» **Problem details**
Write out all of the entries below word for word.

Object change listings
^^^^^^^^^^^^^^^^

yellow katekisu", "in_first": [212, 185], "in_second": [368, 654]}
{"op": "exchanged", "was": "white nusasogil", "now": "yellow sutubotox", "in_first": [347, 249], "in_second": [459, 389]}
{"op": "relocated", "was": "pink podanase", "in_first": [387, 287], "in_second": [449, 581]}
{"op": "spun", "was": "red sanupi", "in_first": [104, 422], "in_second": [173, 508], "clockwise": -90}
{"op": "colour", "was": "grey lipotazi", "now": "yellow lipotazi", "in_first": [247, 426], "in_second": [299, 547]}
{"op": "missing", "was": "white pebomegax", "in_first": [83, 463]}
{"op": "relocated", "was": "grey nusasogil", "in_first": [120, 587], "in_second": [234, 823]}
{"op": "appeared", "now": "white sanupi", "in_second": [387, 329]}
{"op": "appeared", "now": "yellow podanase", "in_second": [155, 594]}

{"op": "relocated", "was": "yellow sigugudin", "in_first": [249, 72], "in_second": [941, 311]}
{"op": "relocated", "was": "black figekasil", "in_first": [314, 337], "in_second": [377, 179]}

^^^^^^^^^^^^^^^^

» **Solution to this problem**
yellow katekisu", "in_first": [212, 185], "in_second": [368, 654]}
{"op": "exchanged", "was": "white nusasogil", "now": "yellow sutubotox", "in_first": [347, 249], "in_second": [459, 389]}
{"op": "relocated", "was": "pink podanase", "in_first": [387, 287], "in_second": [449, 581]}
{"op": "spun", "was": "red sanupi", "in_first": [104, 422], "in_second": [173, 508], "clockwise": -90}
{"op": "colour", "was": "grey lipotazi", "now": "yellow lipotazi", "in_first": [247, 426], "in_second": [299, 547]}
{"op": "missing", "was": "white pebomegax", "in_first": [83, 463]}
{"op": "relocated", "was": "grey nusasogil", "in_first": [120, 587], "in_second": [234, 823]}
{"op": "appeared", "now": "white sanupi", "in_second": [387, 329]}
{"op": "appeared", "now": "yellow podanase", "in_second": [155, 594]}

{"op": "relocated", "was": "yellow sigugudin", "in_first": [249, 72], "in_second": [941, 311]}
{"op": "relocated", "was": "black figekasil", "in_first": [314, 337], "in_second": [377, 179]}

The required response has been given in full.